ACTIVITY ::
Strip out all images, then restate the data verbatim.

LISTED ENTRIES ::
▬▬▬▬▬▬
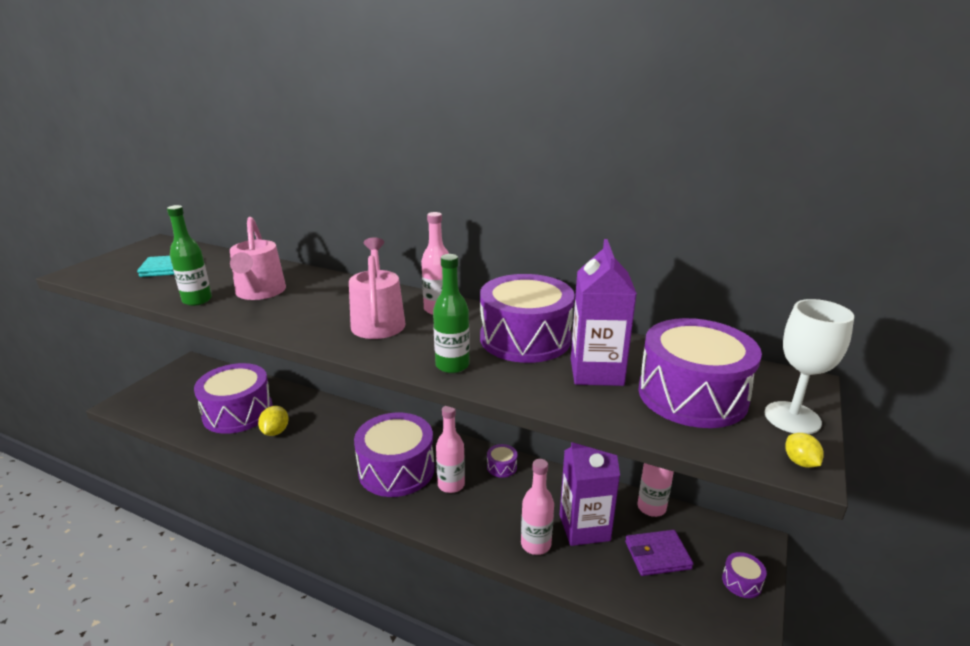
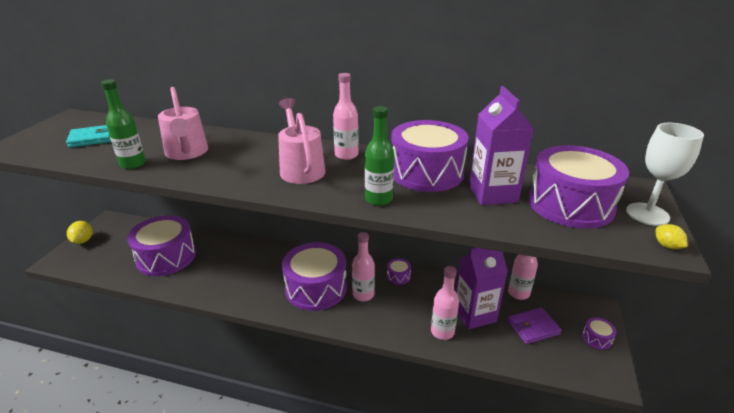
camera: 10 degrees left, 5 degrees up
yellow lemon [258,406,289,436] -> yellow lemon moved to [67,221,92,244]

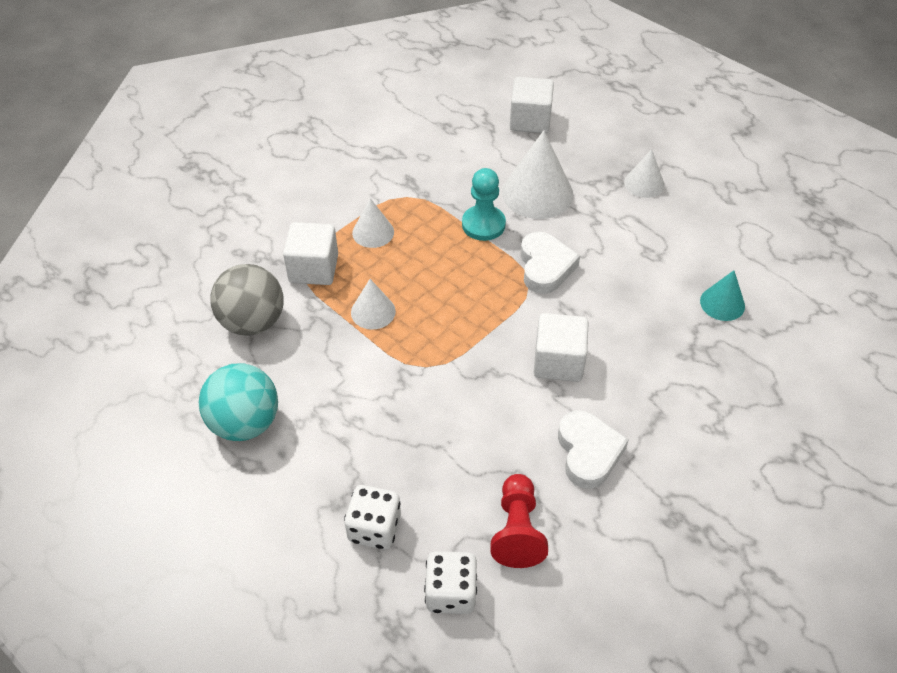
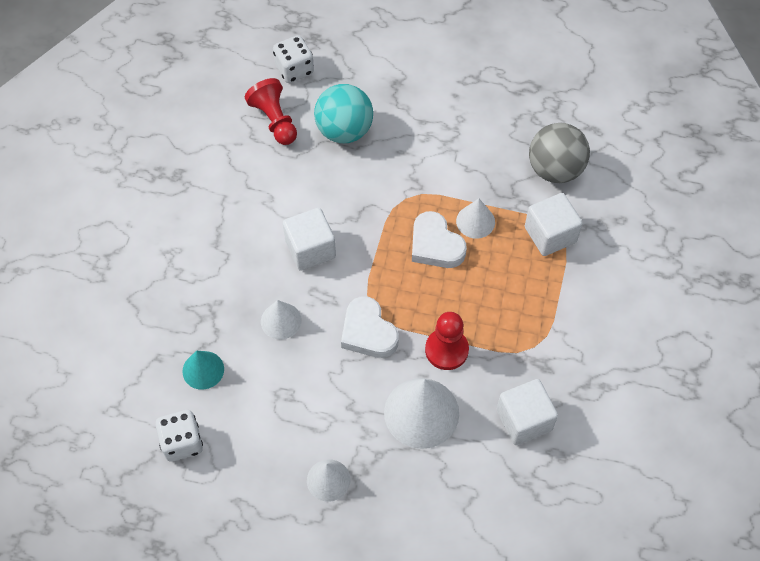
camera: 150 degrees right, 10 degrees up
turquoise ball [199,363,278,441] -> turquoise ball moved to [314,84,373,143]
white dice [344,485,401,550] -> white dice moved to [155,410,203,462]
white cone [352,198,394,248] -> white cone moved to [261,300,302,339]
turquoise pawn [462,168,506,241] -> red pawn [425,312,469,370]
white cube [510,77,554,133] -> white cube moved to [497,379,558,445]
white heart [558,410,629,489] -> white heart moved to [412,211,467,268]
▬▬▬▬▬▬
RESPONSE AREA ::
camera: 10 degrees left, 5 degrees up
yellow lemon [258,406,289,436] -> yellow lemon moved to [67,221,92,244]

camera: 150 degrees right, 10 degrees up
turquoise ball [199,363,278,441] -> turquoise ball moved to [314,84,373,143]
white dice [344,485,401,550] -> white dice moved to [155,410,203,462]
white cone [352,198,394,248] -> white cone moved to [261,300,302,339]
turquoise pawn [462,168,506,241] -> red pawn [425,312,469,370]
white cube [510,77,554,133] -> white cube moved to [497,379,558,445]
white heart [558,410,629,489] -> white heart moved to [412,211,467,268]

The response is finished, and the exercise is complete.